> _Assignment_: Can you quote exactly the stretch of lines from the one with "orange 1x2 tile [662,140,786,242]" through the final line of the material, both ends included?
(Dataset records Opens)
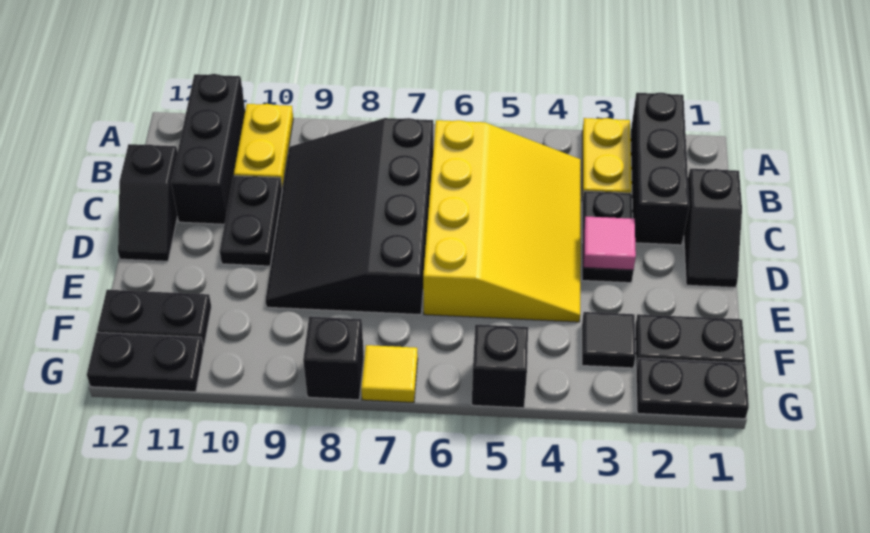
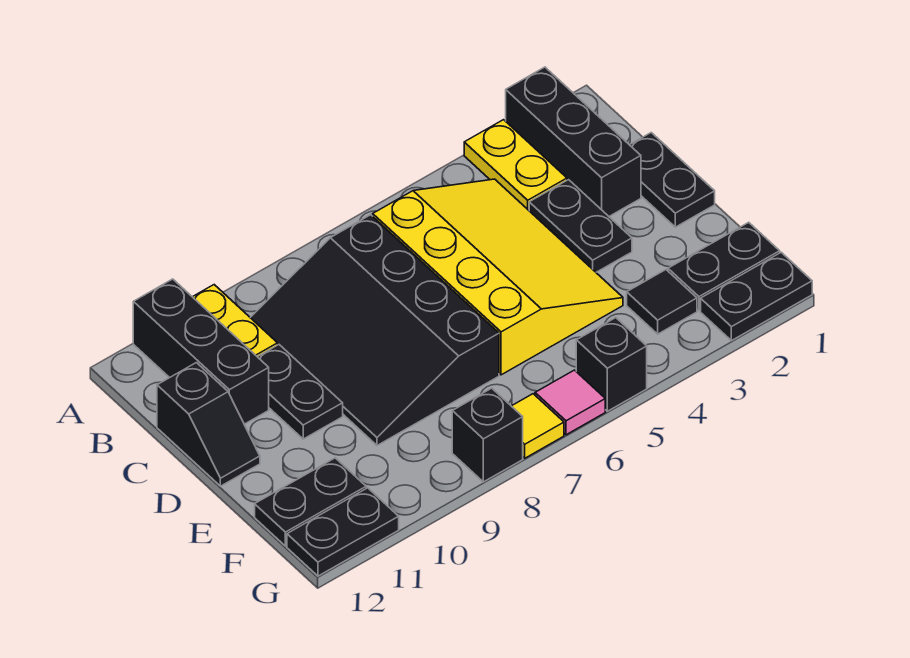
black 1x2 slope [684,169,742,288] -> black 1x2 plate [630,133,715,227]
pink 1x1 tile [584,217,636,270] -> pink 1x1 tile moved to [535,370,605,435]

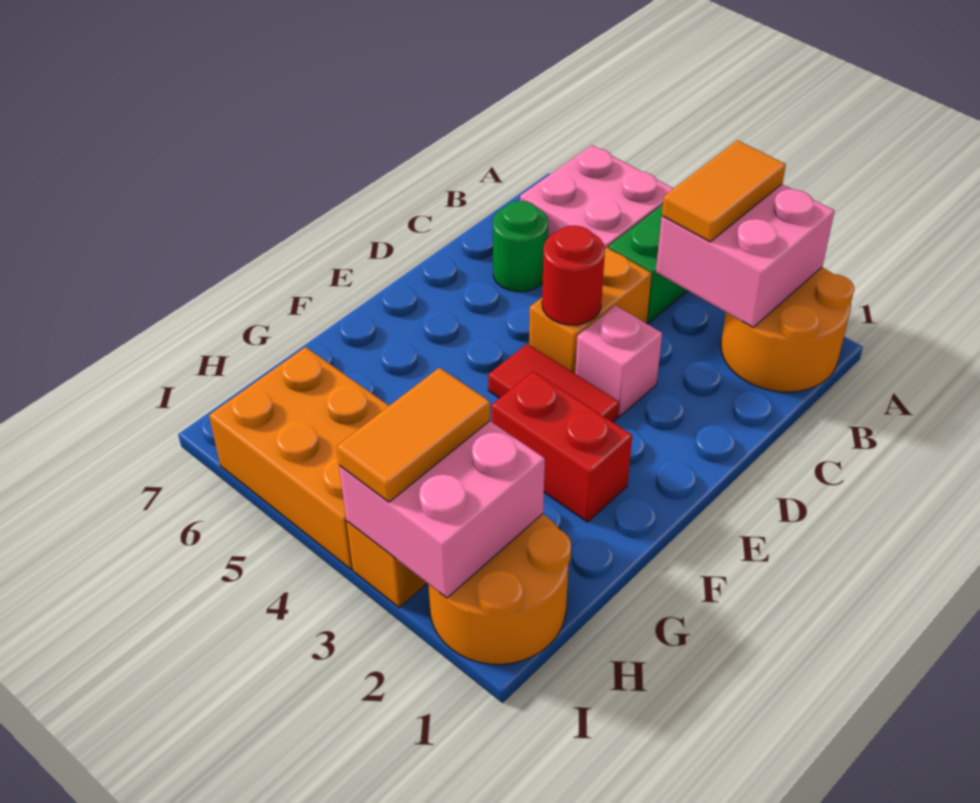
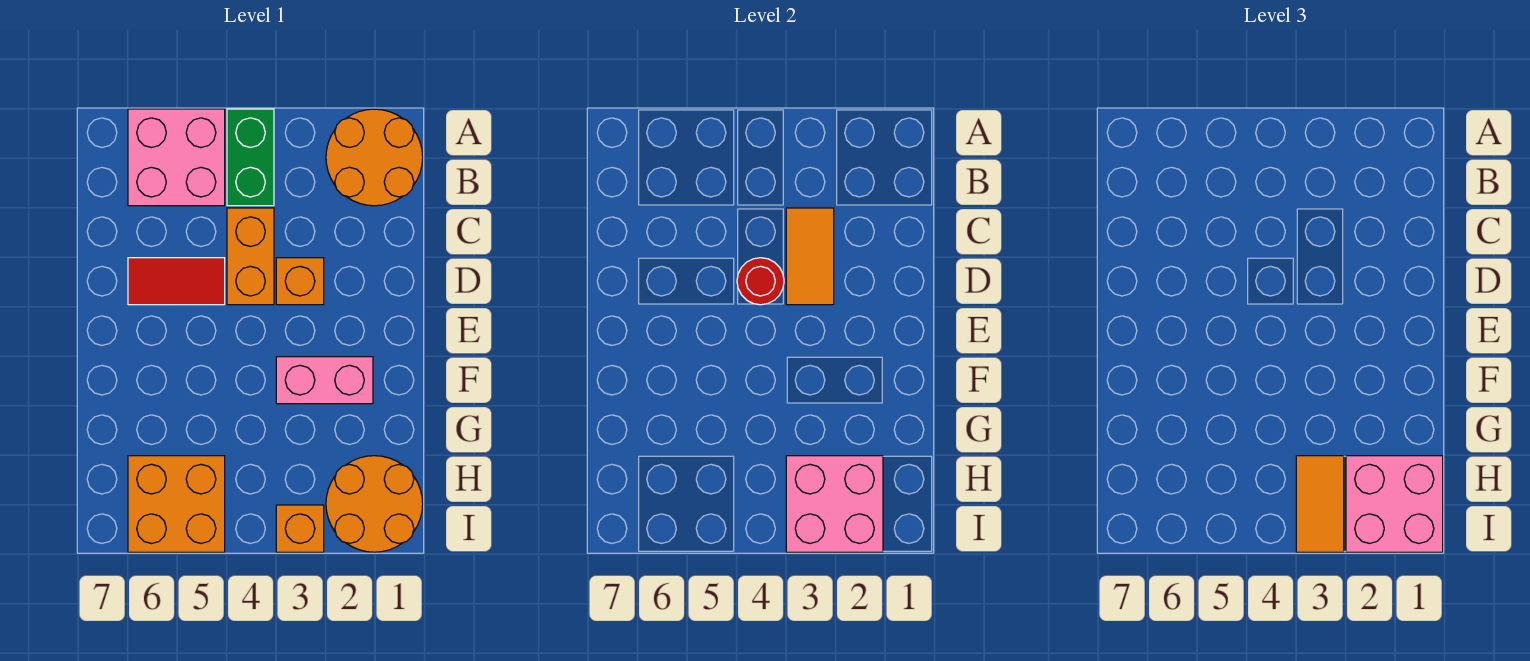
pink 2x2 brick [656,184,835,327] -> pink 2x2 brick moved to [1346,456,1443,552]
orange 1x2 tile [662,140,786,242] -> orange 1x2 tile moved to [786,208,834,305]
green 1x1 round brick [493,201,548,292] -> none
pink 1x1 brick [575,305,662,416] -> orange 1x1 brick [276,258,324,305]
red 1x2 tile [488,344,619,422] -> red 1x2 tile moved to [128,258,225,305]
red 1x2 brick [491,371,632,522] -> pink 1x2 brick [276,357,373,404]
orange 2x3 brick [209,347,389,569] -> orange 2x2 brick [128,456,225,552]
(Dataset records Closes)
> _Solution to this problem_:
orange 1x2 tile [662,140,786,242] -> orange 1x2 tile moved to [786,208,834,305]
green 1x1 round brick [493,201,548,292] -> none
pink 1x1 brick [575,305,662,416] -> orange 1x1 brick [276,258,324,305]
red 1x2 tile [488,344,619,422] -> red 1x2 tile moved to [128,258,225,305]
red 1x2 brick [491,371,632,522] -> pink 1x2 brick [276,357,373,404]
orange 2x3 brick [209,347,389,569] -> orange 2x2 brick [128,456,225,552]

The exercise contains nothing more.